* _Records for the exercise_:
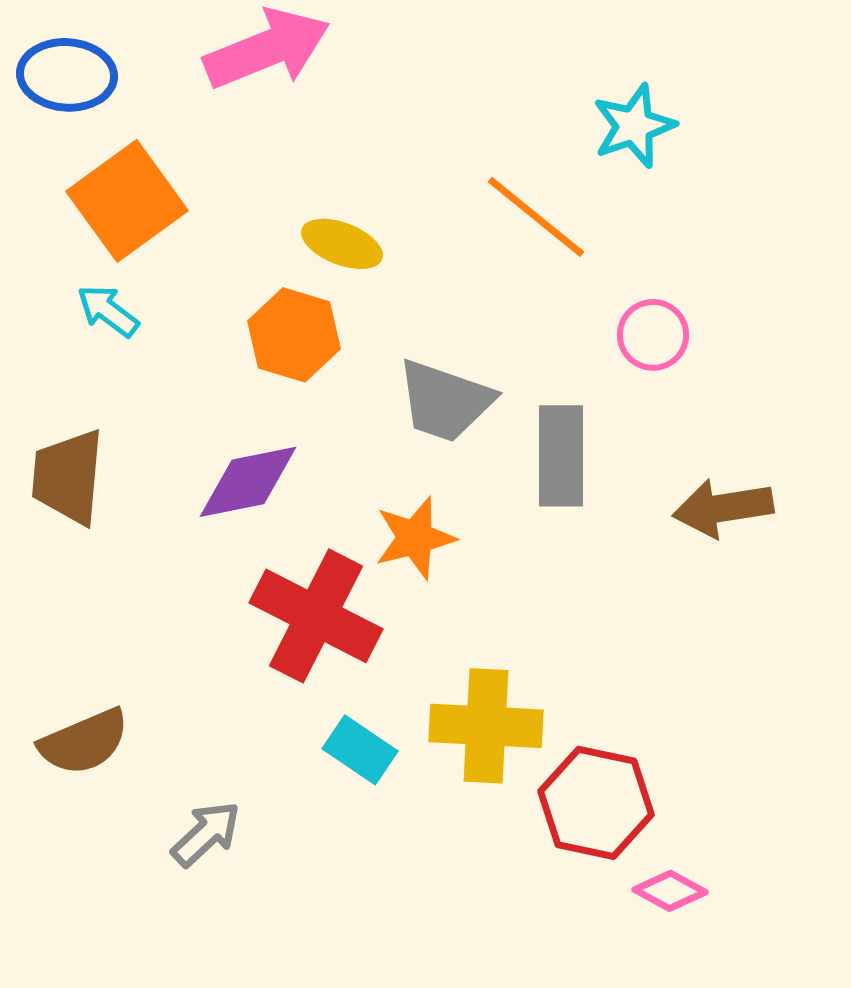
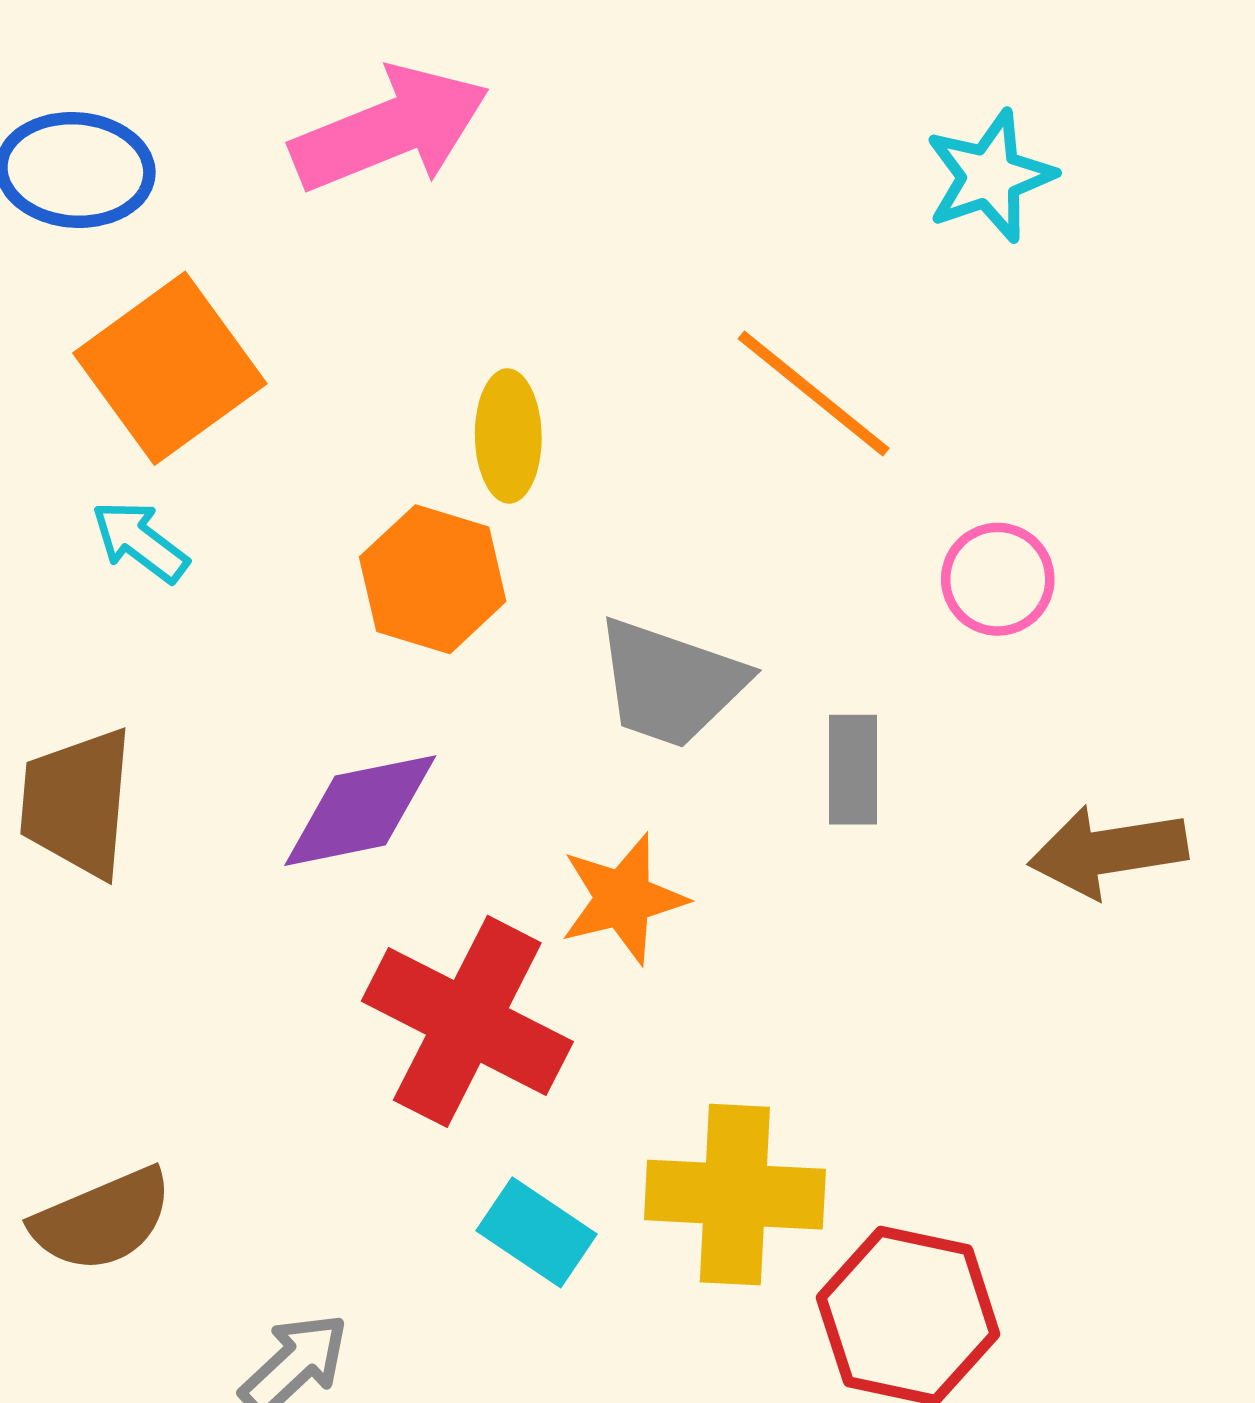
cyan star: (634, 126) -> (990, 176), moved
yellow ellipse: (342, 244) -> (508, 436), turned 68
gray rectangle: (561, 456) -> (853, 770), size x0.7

==

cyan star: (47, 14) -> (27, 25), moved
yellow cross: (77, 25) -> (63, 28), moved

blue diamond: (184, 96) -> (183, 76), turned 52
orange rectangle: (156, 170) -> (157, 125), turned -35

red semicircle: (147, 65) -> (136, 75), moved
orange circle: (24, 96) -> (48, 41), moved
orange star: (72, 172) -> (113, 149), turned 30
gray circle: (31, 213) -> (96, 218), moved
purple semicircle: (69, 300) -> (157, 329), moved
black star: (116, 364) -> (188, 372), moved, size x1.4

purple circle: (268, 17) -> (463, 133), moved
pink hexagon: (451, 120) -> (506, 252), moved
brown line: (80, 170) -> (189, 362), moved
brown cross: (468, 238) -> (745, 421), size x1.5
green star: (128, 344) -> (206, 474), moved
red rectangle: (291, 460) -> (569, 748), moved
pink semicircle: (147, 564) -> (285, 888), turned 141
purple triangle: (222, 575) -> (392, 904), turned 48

* _The problem_: Transcribe the records above exactly, beginning at the line that contains "cyan star: (634, 126) -> (990, 176), moved" and ending with the line that contains "gray rectangle: (561, 456)", both included, and nothing else.

* _Expected answer_:
cyan star: (634, 126) -> (990, 176), moved
yellow ellipse: (342, 244) -> (508, 436), turned 68
gray rectangle: (561, 456) -> (853, 770), size x0.7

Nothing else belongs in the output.